**Task to carry out:**
Pull out every line in the listing below that contains the string "instrumentName", and copy each one unchanged.

**Extracted information:**
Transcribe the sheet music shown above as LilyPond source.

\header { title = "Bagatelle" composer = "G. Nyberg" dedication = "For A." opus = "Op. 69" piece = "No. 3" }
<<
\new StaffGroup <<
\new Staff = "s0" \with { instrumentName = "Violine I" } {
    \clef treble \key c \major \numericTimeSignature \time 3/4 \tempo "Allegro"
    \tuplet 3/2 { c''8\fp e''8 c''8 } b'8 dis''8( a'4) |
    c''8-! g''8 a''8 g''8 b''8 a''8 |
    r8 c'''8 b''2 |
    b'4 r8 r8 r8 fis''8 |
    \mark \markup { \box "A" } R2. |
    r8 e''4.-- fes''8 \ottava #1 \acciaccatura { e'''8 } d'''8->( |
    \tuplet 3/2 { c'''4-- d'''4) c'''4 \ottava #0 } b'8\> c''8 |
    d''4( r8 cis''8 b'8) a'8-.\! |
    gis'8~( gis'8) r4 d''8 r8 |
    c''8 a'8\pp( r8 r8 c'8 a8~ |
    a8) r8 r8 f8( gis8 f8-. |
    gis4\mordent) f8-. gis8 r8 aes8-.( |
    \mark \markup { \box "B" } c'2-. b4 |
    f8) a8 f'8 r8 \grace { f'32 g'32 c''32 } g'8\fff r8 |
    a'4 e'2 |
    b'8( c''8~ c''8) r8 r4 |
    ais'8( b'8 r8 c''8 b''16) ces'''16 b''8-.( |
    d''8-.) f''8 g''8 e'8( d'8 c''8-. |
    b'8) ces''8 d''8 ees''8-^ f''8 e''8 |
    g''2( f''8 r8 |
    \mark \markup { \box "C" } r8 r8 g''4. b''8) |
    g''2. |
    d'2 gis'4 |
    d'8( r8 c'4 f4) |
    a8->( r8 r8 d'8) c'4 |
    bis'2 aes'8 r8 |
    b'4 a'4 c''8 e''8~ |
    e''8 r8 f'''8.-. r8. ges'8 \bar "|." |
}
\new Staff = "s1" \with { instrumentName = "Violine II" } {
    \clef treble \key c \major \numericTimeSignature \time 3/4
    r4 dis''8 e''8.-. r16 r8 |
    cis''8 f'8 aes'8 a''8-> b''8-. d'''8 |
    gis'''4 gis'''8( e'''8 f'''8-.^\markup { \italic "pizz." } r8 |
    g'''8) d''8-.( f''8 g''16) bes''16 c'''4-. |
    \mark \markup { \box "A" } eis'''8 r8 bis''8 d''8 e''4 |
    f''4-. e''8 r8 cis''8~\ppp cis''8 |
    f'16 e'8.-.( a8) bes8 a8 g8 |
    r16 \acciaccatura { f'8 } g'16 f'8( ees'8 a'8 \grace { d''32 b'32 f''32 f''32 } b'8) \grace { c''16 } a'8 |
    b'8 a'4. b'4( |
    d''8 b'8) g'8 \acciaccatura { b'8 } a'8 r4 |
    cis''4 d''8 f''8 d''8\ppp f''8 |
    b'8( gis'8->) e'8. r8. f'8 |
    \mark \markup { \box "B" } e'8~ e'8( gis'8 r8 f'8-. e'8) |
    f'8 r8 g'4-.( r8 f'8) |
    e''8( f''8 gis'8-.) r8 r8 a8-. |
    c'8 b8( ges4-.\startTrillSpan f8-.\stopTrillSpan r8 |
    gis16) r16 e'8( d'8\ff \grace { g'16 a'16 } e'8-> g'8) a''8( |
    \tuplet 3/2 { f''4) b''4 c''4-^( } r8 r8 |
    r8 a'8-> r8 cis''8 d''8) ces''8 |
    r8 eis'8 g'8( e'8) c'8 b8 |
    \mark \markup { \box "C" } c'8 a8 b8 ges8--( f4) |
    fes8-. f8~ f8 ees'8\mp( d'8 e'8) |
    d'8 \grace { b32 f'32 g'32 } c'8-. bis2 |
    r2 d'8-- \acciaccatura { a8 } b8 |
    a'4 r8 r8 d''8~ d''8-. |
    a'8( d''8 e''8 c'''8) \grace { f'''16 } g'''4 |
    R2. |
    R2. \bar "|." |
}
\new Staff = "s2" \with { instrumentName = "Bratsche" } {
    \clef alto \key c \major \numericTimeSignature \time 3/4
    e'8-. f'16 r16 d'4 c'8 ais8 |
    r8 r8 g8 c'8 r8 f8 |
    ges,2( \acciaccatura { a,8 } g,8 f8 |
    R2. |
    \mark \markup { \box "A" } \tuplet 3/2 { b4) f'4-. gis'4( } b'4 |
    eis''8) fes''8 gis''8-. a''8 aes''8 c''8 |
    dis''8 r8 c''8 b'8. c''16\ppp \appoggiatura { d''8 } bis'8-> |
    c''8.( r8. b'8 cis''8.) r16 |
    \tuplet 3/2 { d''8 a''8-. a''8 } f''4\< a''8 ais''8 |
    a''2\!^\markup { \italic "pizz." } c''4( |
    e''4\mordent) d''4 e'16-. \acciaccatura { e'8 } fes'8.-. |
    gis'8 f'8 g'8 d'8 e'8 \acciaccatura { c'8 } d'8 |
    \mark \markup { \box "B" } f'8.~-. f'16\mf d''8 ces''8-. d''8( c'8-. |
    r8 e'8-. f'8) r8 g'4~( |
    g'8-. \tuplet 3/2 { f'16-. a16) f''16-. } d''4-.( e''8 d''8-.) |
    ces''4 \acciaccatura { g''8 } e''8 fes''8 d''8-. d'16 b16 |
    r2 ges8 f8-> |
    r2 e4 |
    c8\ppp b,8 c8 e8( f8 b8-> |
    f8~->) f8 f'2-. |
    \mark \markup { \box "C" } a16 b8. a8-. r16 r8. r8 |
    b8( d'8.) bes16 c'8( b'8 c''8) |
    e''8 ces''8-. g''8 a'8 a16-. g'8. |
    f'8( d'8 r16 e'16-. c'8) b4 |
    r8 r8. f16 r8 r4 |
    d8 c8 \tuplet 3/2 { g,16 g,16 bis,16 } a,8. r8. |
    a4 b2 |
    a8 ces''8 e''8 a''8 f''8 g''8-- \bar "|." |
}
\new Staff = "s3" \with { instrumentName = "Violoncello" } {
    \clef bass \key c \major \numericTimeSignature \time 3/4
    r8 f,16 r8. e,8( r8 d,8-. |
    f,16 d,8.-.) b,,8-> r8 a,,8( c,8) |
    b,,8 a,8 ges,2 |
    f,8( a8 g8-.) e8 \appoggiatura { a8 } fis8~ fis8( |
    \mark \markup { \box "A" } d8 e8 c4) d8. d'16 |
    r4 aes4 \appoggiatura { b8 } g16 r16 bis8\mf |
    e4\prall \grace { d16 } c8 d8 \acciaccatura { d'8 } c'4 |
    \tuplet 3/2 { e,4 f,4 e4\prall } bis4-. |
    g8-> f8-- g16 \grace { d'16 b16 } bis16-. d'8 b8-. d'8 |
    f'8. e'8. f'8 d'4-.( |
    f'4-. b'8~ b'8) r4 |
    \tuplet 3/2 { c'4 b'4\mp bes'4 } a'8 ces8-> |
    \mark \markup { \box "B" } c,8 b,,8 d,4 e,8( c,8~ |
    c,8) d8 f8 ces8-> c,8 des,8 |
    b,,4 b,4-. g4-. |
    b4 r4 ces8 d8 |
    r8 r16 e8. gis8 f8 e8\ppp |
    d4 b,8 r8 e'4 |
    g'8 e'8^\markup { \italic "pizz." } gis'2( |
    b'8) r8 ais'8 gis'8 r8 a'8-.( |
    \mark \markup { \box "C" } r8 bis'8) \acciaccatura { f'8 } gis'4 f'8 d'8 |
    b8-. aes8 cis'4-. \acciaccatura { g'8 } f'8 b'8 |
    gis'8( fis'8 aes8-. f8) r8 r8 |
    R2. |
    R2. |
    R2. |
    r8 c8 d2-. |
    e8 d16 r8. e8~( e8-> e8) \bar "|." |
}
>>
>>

**Response for this exercise:**
\new Staff = "s0" \with { instrumentName = "Violine I" } {
\new Staff = "s1" \with { instrumentName = "Violine II" } {
\new Staff = "s2" \with { instrumentName = "Bratsche" } {
\new Staff = "s3" \with { instrumentName = "Violoncello" } {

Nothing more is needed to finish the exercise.